* [Your assignment]
Any images in the material are to be dropped while every line is retyped exactly.

--- Given data Enclosed Below ---

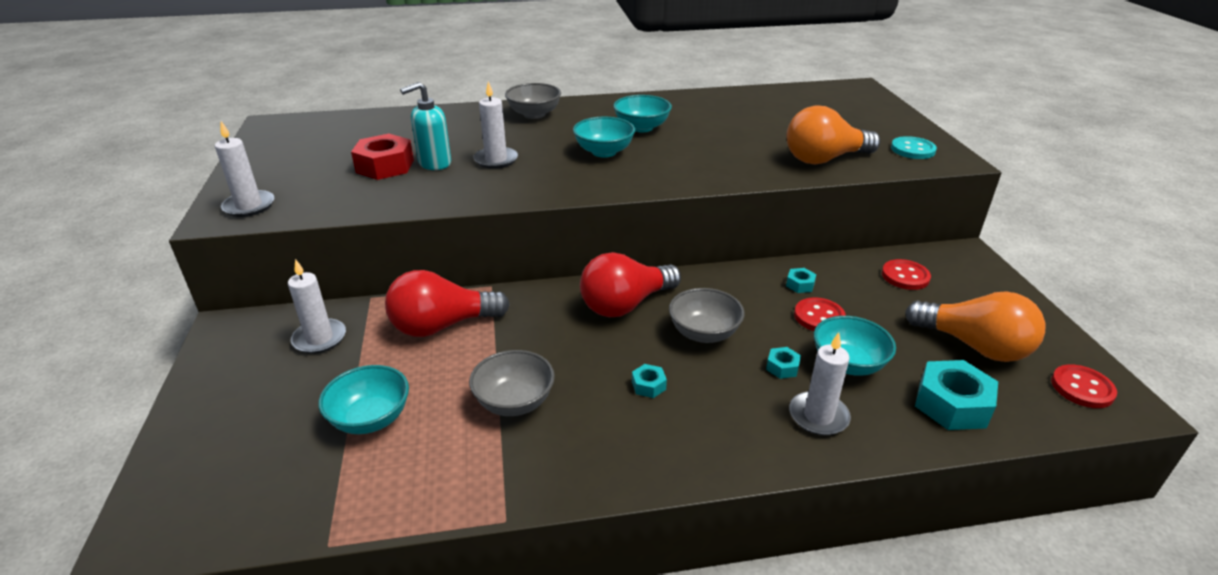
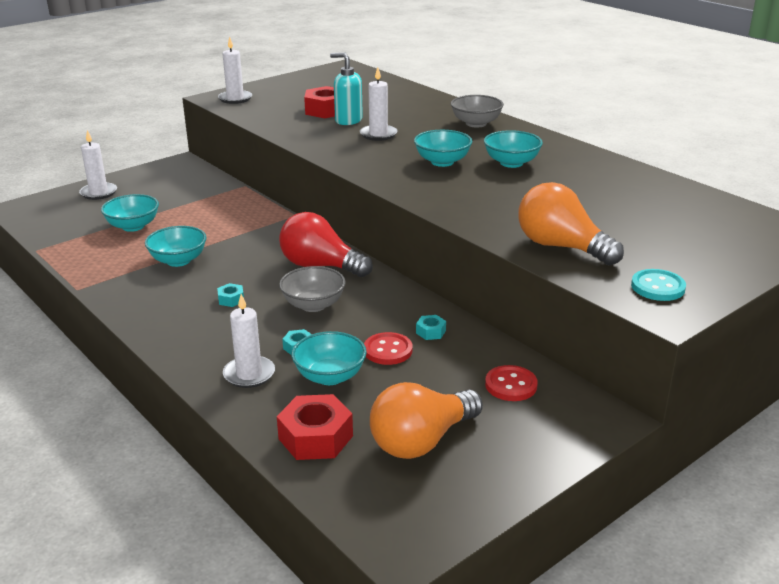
camera: 60 degrees right, 5 degrees down
(319, 338) = (191, 188): white candle -> white candle (98, 193)
(442, 326) = (235, 215): red light bulb -> none
(514, 402) = (178, 260): grey bowl -> turquoise bowl
(951, 404) = (315, 437): turquoise nut -> red nut
(974, 346) = (422, 441): orange light bulb -> orange light bulb turned 45 degrees clockwise
(1082, 388) = (408, 516): red button -> none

--- End of Enclosed Given data ---

* [Finished task]
camera: 60 degrees right, 5 degrees down
(319, 338) = (191, 188): white candle -> white candle (98, 193)
(442, 326) = (235, 215): red light bulb -> none
(514, 402) = (178, 260): grey bowl -> turquoise bowl
(951, 404) = (315, 437): turquoise nut -> red nut
(974, 346) = (422, 441): orange light bulb -> orange light bulb turned 45 degrees clockwise
(1082, 388) = (408, 516): red button -> none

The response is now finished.